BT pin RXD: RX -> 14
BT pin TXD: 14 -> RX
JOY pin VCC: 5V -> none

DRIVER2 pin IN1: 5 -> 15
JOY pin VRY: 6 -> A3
────────────────────────────────────────
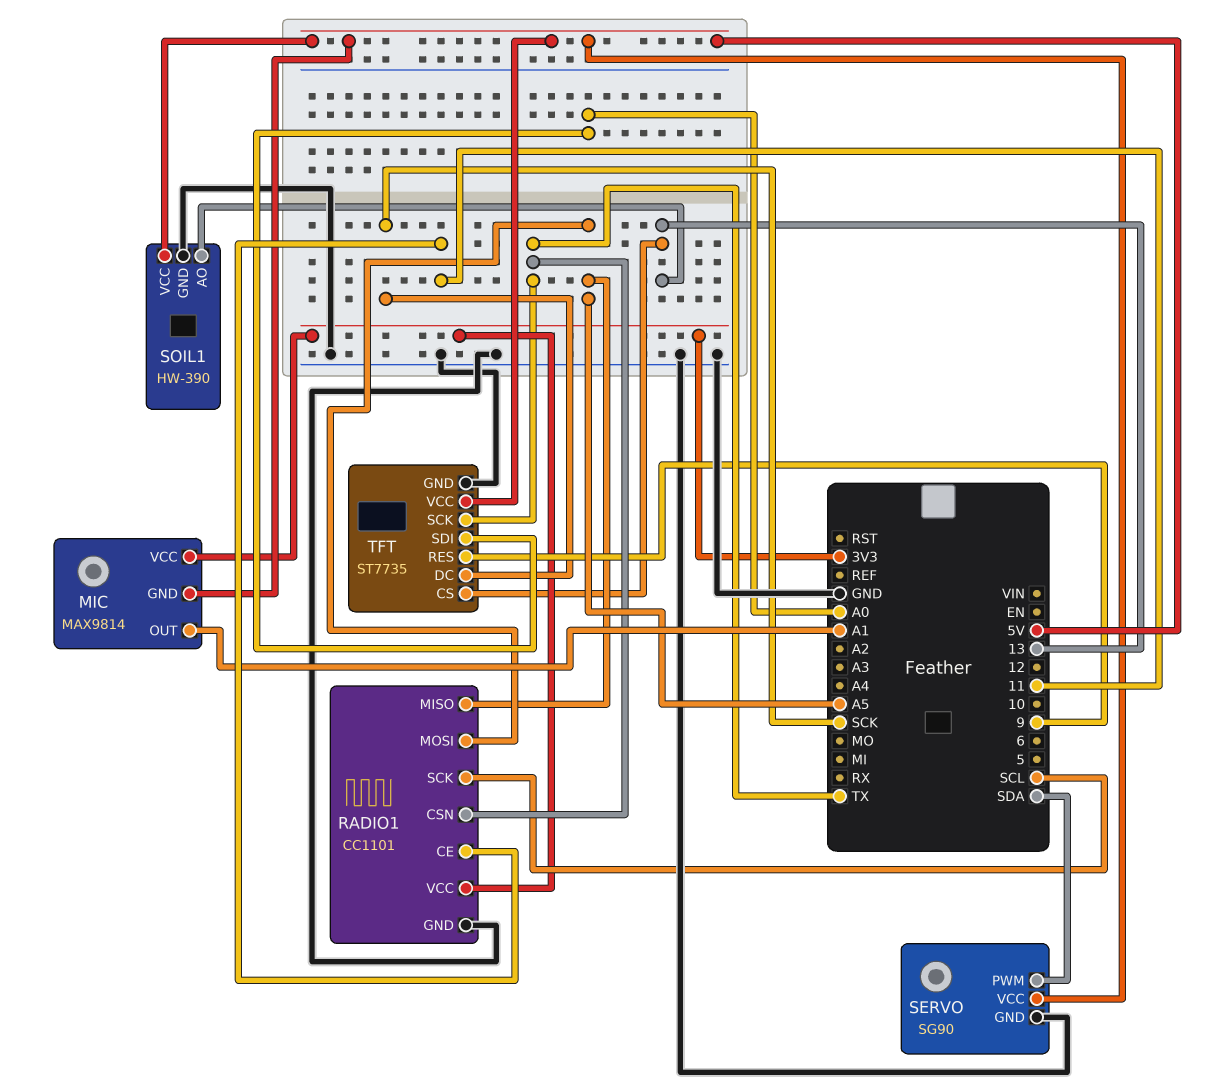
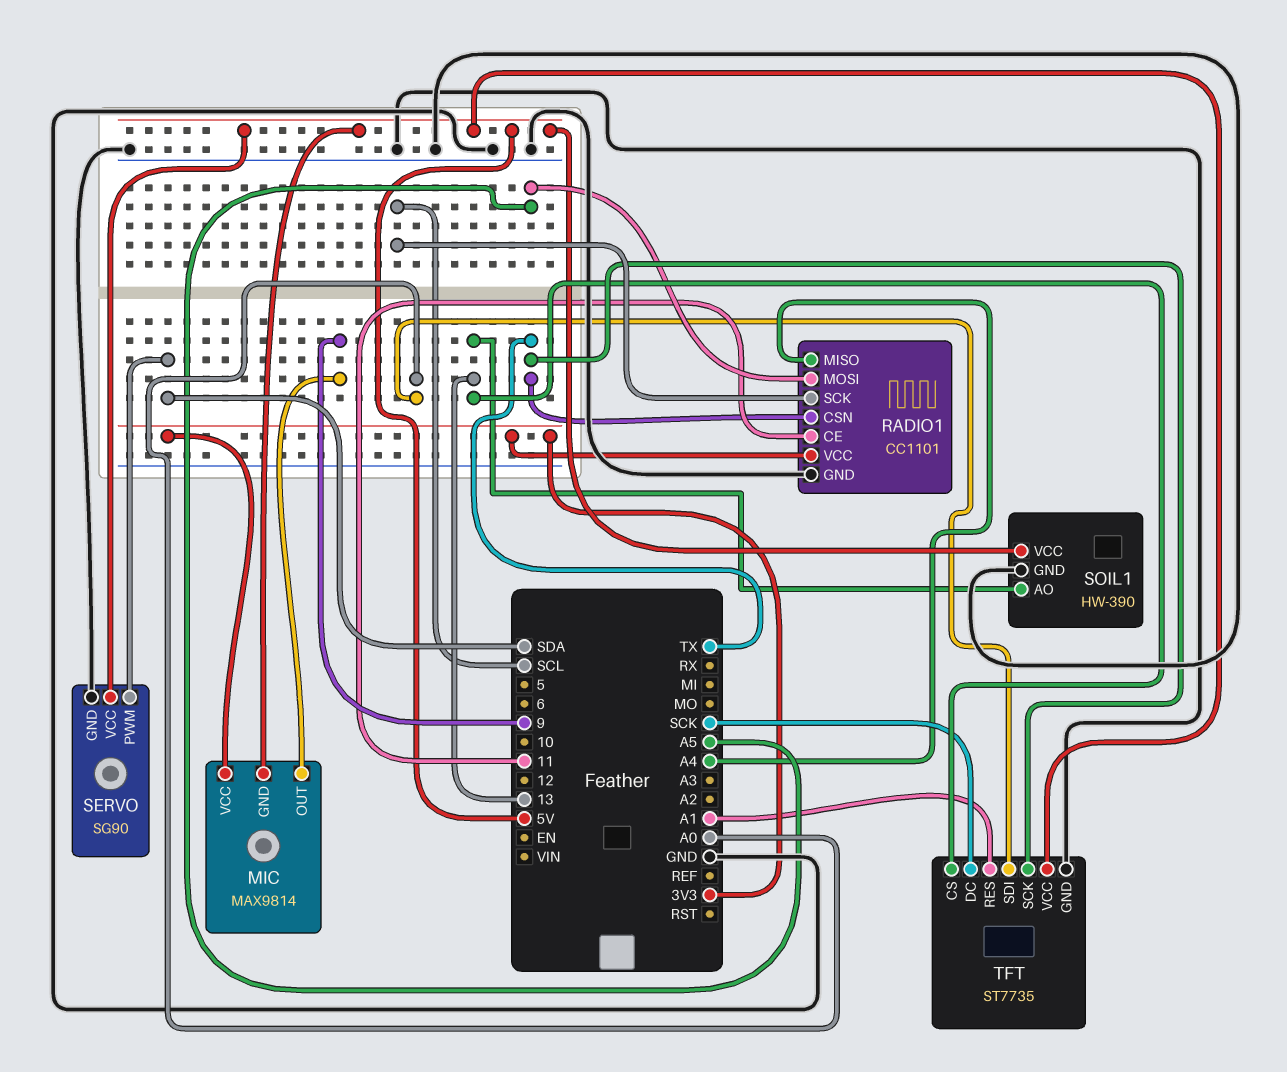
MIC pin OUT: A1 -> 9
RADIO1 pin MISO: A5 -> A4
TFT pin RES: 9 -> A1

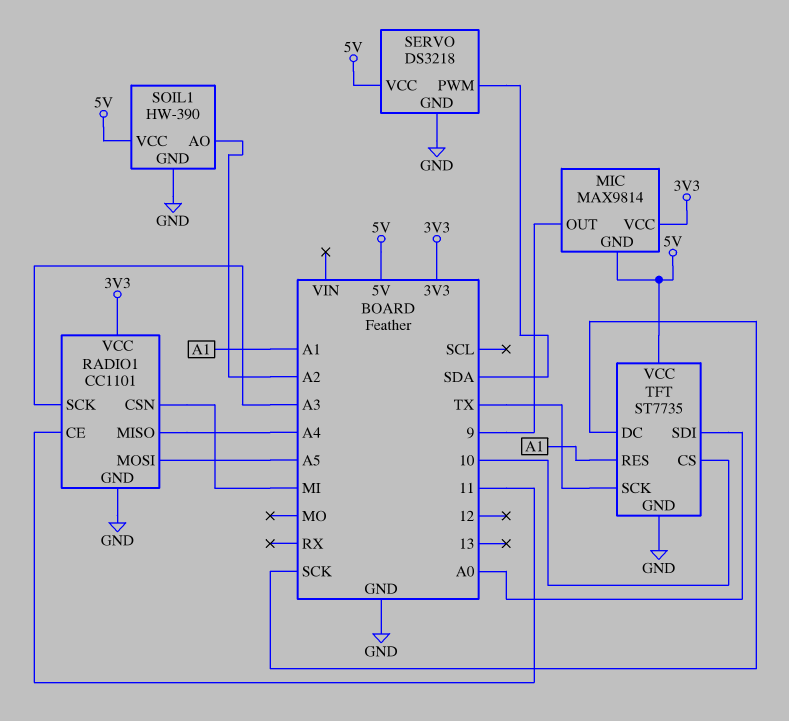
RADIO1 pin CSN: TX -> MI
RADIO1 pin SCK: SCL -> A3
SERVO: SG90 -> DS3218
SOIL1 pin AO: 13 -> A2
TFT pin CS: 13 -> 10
────────────────────────────────────────
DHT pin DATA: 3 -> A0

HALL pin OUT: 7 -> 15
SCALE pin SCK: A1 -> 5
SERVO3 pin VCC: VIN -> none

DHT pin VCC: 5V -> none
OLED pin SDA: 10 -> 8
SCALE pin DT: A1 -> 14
────────────────────────────────────────
Within the data above, the lines from the one with "DHT pin VCC: 5V -> none" to the one with "SCALE pin DT: A1 -> 14" must be repeated exactly; no other line belongs in the answer.

DHT pin VCC: 5V -> none
OLED pin SDA: 10 -> 8
SCALE pin DT: A1 -> 14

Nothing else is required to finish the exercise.